*PROBLEM REQUIREMENTS*
Copy task, pictures excluded: set down exactly the lines from the one containing "AUDIO3 pin BUSY: 14 -> 10" to the end of the data below.

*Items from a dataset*
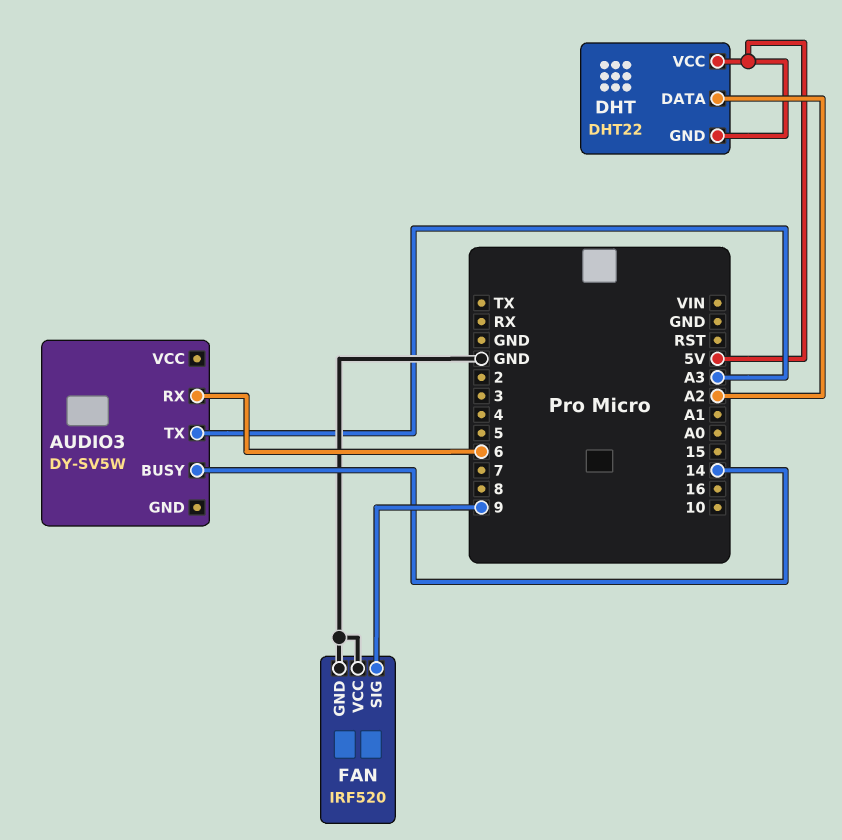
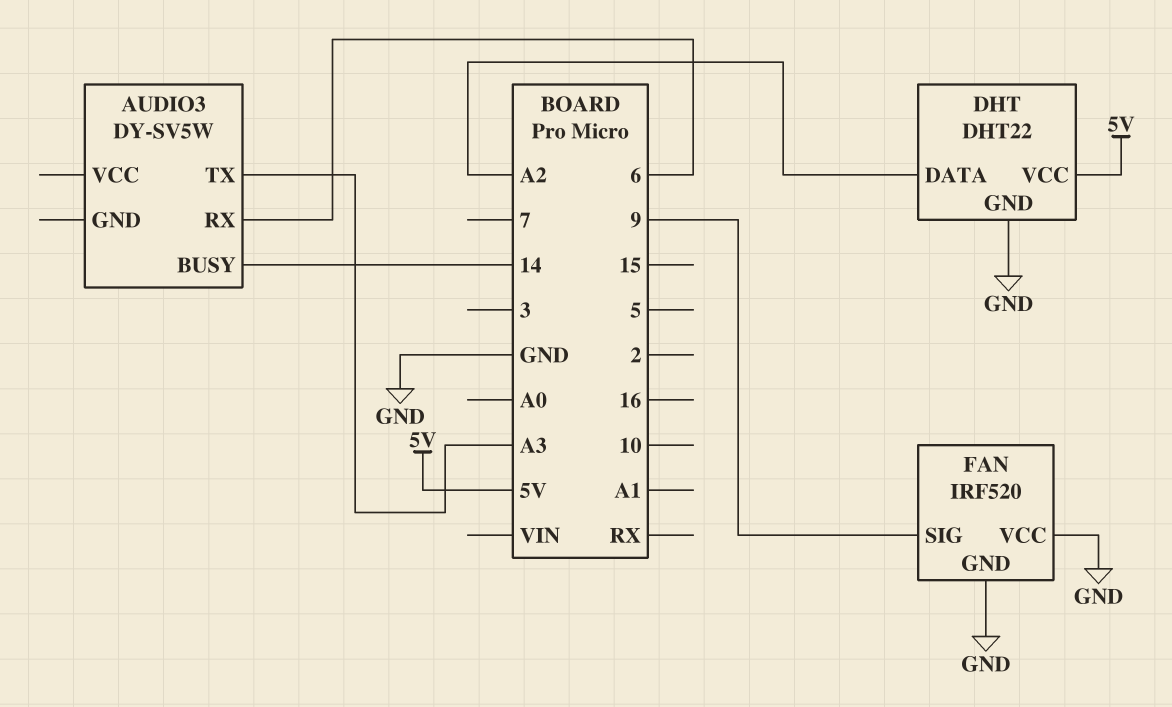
DHT pin GND: 5V -> GND

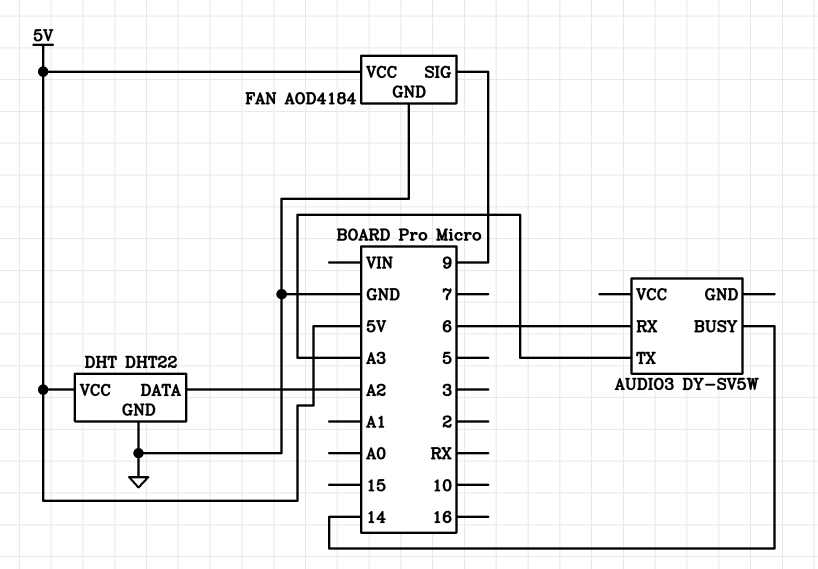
FAN: IRF520 -> AOD4184
FAN pin VCC: GND -> 5V

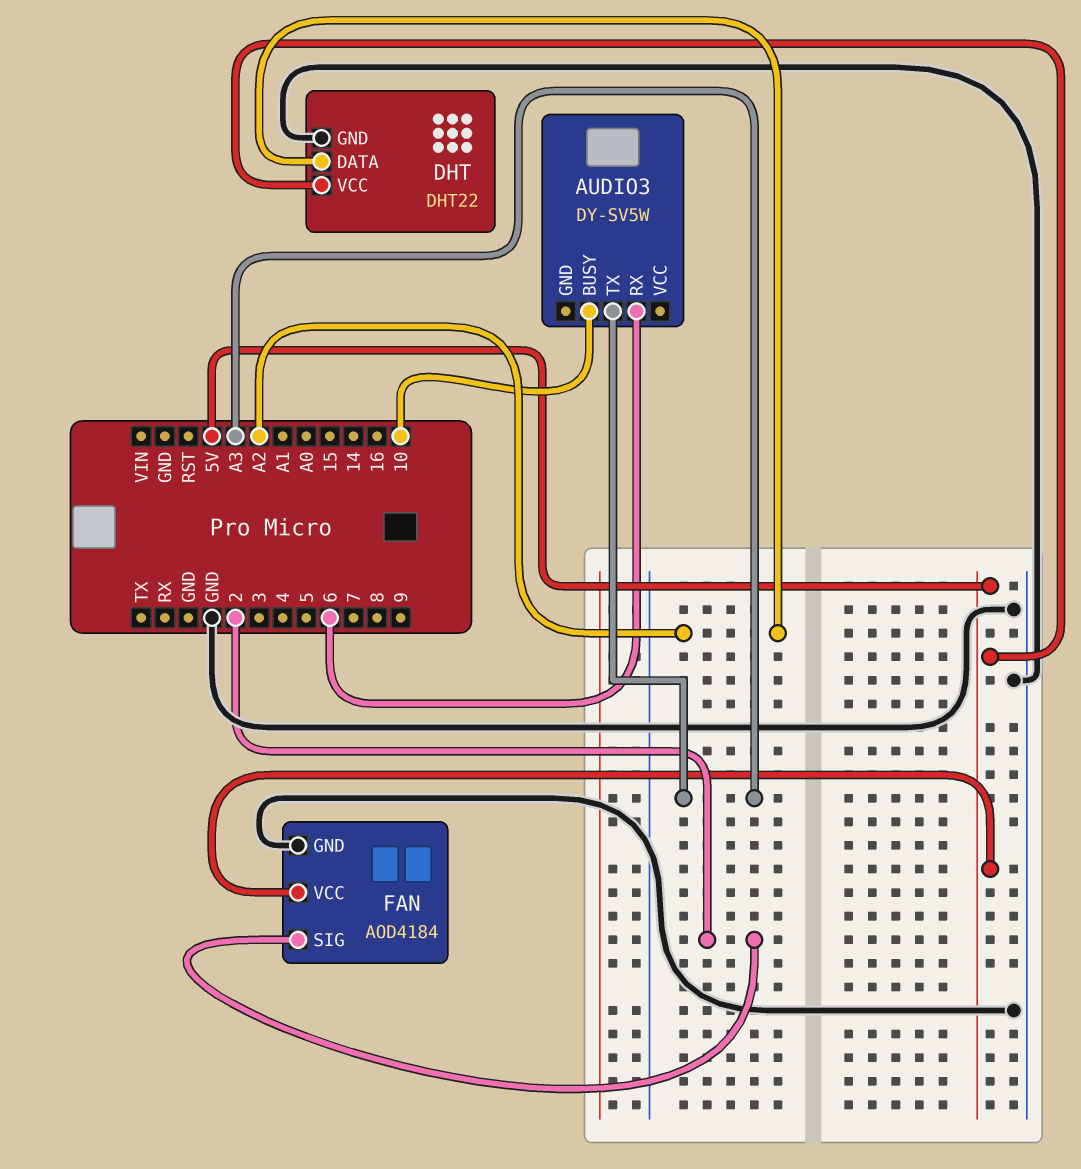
AUDIO3 pin BUSY: 14 -> 10
FAN pin SIG: 9 -> 2

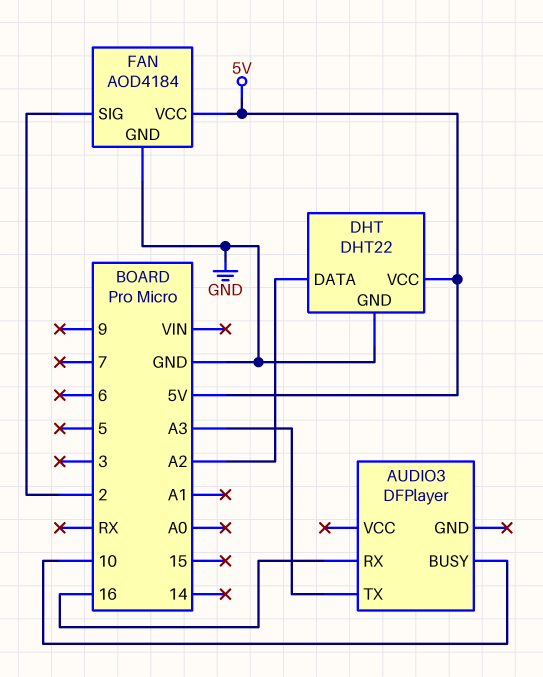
AUDIO3: DY-SV5W -> DFPlayer
AUDIO3 pin RX: 6 -> 16

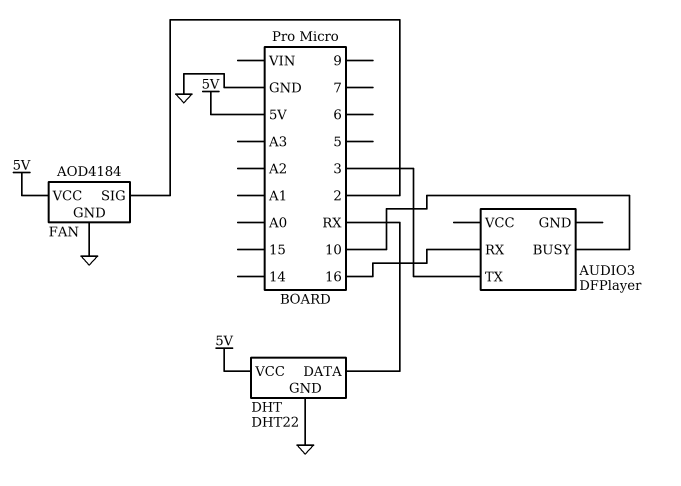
AUDIO3 pin TX: A3 -> 3
DHT pin DATA: A2 -> RX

*SOLUTION FOR THIS PROBLEM*
AUDIO3 pin BUSY: 14 -> 10
FAN pin SIG: 9 -> 2

AUDIO3: DY-SV5W -> DFPlayer
AUDIO3 pin RX: 6 -> 16

AUDIO3 pin TX: A3 -> 3
DHT pin DATA: A2 -> RX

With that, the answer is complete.